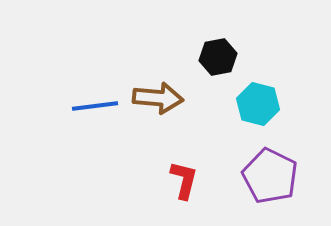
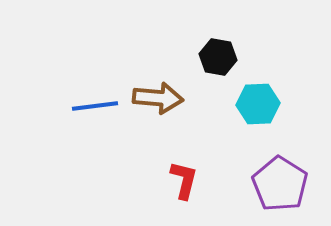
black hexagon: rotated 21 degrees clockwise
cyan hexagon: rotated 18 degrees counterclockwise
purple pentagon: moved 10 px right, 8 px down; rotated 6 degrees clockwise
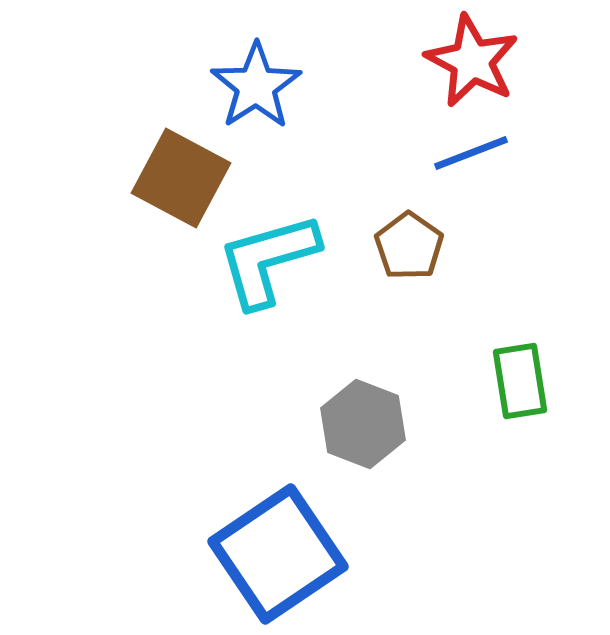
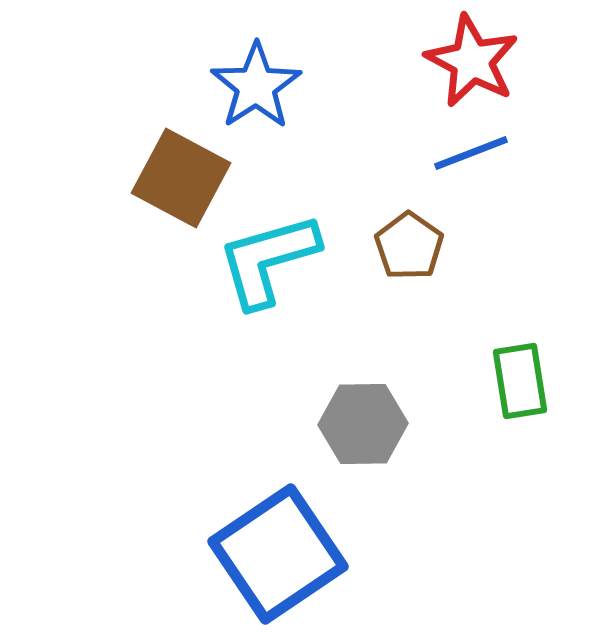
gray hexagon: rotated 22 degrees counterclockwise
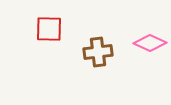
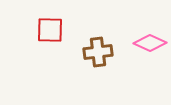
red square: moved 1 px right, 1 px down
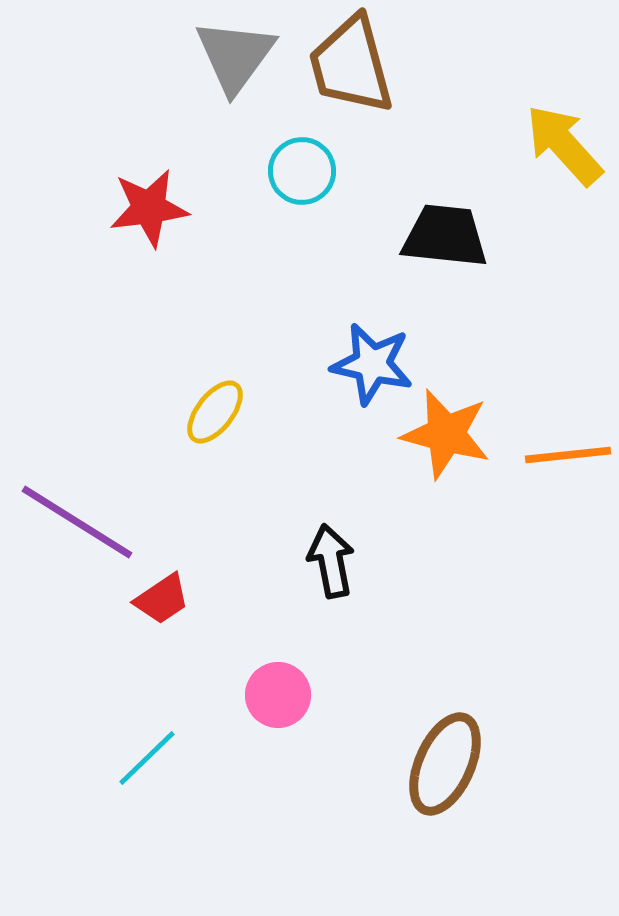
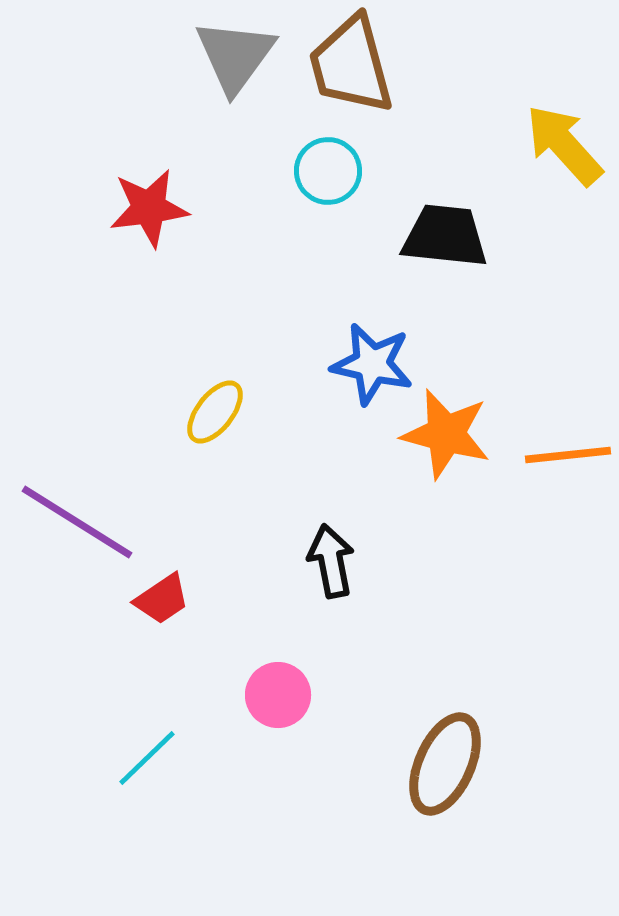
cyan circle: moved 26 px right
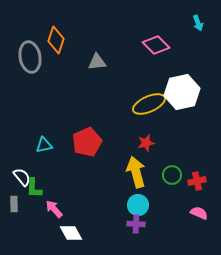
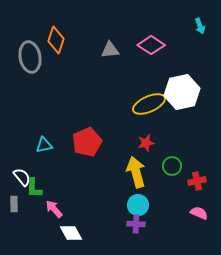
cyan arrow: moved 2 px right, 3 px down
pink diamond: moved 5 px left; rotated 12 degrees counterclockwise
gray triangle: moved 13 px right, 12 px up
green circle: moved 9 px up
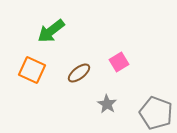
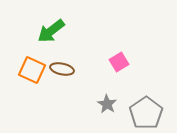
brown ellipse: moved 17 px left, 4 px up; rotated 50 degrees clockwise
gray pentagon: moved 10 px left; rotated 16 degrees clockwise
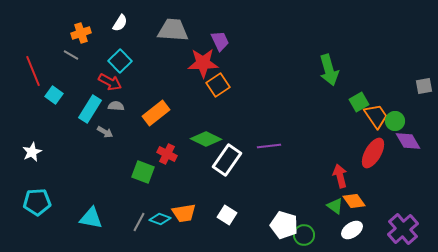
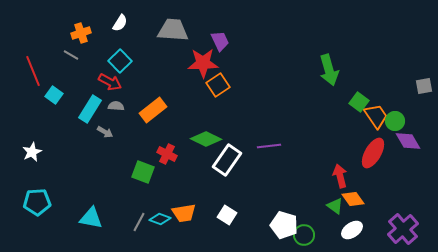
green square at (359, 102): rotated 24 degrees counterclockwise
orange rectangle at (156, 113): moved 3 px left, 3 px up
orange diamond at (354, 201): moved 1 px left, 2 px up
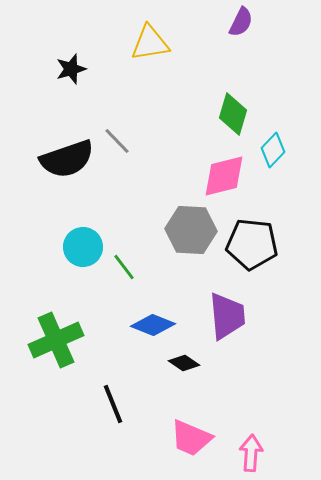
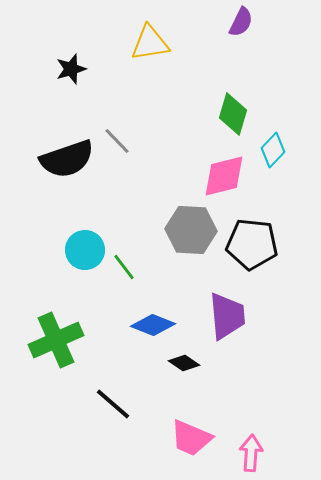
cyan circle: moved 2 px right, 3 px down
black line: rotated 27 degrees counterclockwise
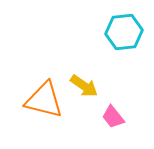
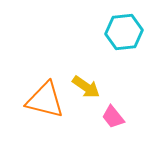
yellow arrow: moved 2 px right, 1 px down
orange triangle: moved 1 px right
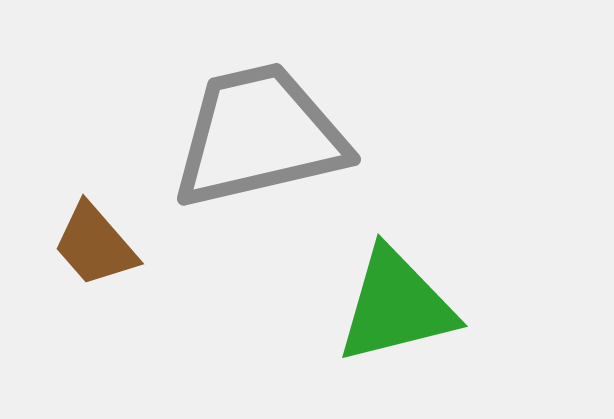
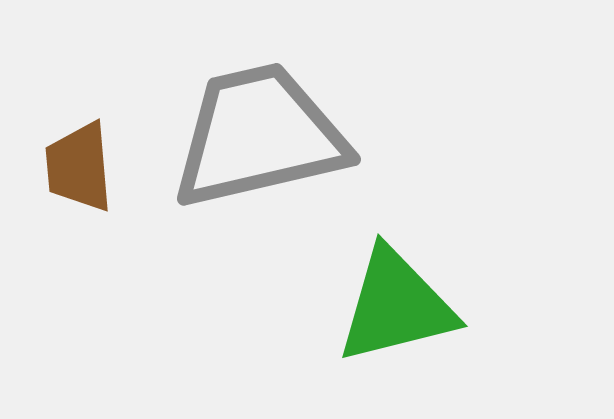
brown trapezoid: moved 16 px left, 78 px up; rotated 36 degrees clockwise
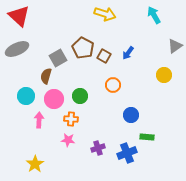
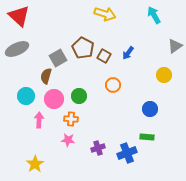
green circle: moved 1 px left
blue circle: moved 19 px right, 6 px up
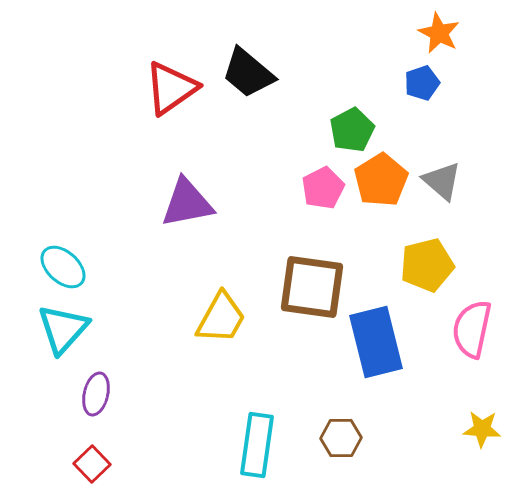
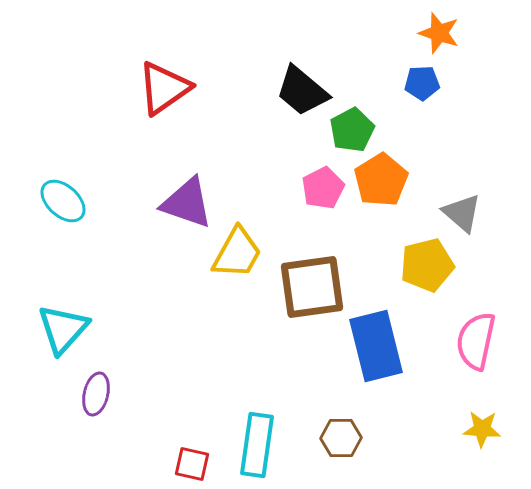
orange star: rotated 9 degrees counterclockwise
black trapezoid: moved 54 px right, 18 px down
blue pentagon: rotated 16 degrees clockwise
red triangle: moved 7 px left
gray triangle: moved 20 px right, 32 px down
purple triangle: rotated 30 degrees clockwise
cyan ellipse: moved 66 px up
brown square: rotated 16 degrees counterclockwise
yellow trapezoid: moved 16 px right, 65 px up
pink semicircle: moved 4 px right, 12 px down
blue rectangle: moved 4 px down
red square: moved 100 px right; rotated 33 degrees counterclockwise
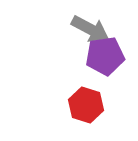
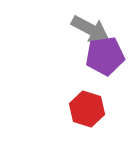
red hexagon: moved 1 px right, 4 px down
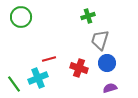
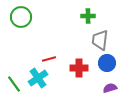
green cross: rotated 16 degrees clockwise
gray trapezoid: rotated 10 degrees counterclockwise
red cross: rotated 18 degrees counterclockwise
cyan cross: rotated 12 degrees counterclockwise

•••••

_Work to complete_. Each line above must be repeated exactly in the answer, with pictures omitted.

_Task response_.
black hexagon: rotated 21 degrees clockwise
cyan hexagon: rotated 18 degrees counterclockwise
purple pentagon: moved 10 px right, 8 px down; rotated 6 degrees clockwise
gray hexagon: rotated 22 degrees counterclockwise
red square: moved 1 px right, 1 px down
cyan circle: moved 26 px right
cyan arrow: moved 2 px right, 3 px down
pink diamond: moved 5 px left; rotated 12 degrees counterclockwise
gray triangle: moved 13 px right, 12 px up
green circle: moved 9 px up
brown ellipse: moved 17 px left, 4 px up; rotated 50 degrees clockwise
gray pentagon: moved 10 px left; rotated 16 degrees clockwise
green square at (359, 102): rotated 24 degrees counterclockwise
orange rectangle at (156, 113): moved 3 px left, 3 px up
orange diamond at (354, 201): moved 1 px left, 2 px up
cyan circle: moved 2 px right, 3 px down
black line: rotated 27 degrees counterclockwise
yellow arrow: moved 2 px right, 1 px down
orange triangle: moved 1 px right
brown trapezoid: moved 16 px left, 78 px up; rotated 36 degrees clockwise
green circle: moved 1 px left
blue circle: moved 19 px right, 6 px up
orange star: rotated 9 degrees counterclockwise
black trapezoid: moved 54 px right, 18 px down
blue pentagon: rotated 16 degrees clockwise
red triangle: moved 7 px left
gray triangle: moved 20 px right, 32 px down
purple triangle: rotated 30 degrees clockwise
cyan ellipse: moved 66 px up
brown square: rotated 16 degrees counterclockwise
yellow trapezoid: moved 16 px right, 65 px up
pink semicircle: moved 4 px right, 12 px down
blue rectangle: moved 4 px down
red square: moved 100 px right; rotated 33 degrees counterclockwise
red hexagon: moved 1 px right, 4 px down
green cross: rotated 16 degrees clockwise
gray trapezoid: rotated 10 degrees counterclockwise
red cross: rotated 18 degrees counterclockwise
cyan cross: rotated 12 degrees counterclockwise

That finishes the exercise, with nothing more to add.